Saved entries
BEGIN

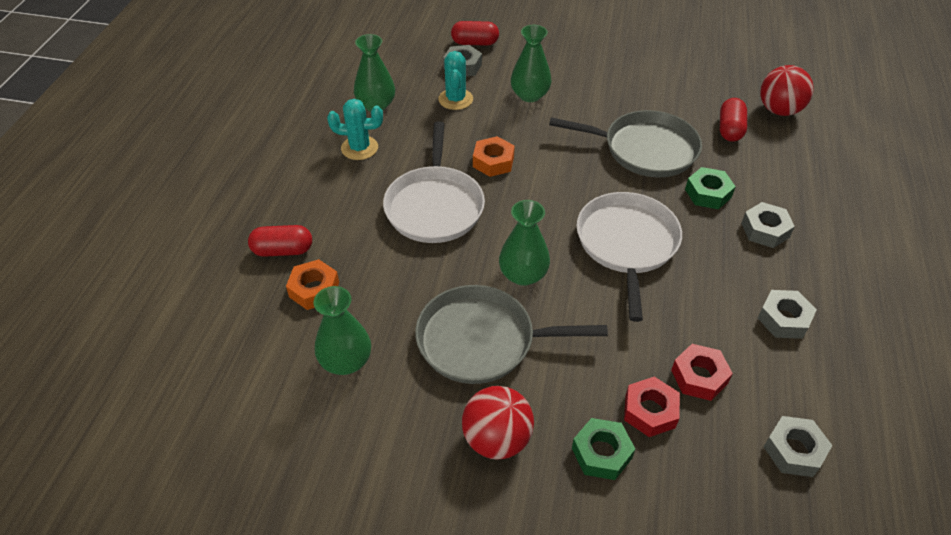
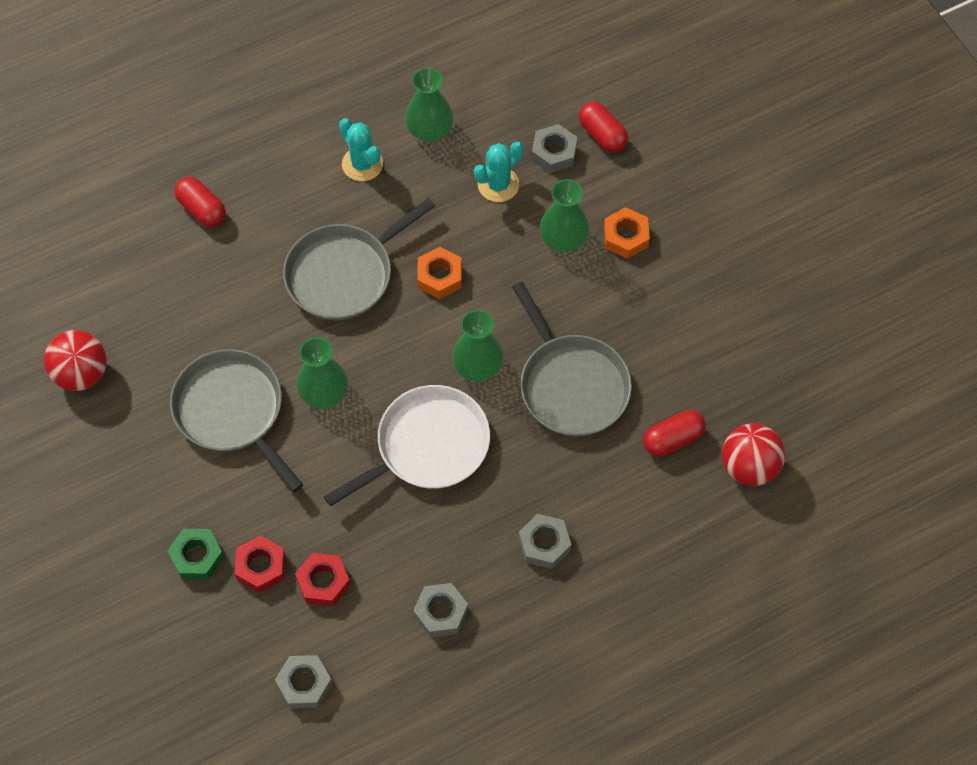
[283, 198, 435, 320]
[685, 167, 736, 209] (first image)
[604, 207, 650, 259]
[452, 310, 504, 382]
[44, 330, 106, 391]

END

_WHAT IS EXPECTED_: Leaving aside the images, write out every entry above exactly.

_WORKED SOLUTION_:
[283, 198, 435, 320]
[685, 167, 736, 209] (first image)
[604, 207, 650, 259]
[452, 310, 504, 382]
[44, 330, 106, 391]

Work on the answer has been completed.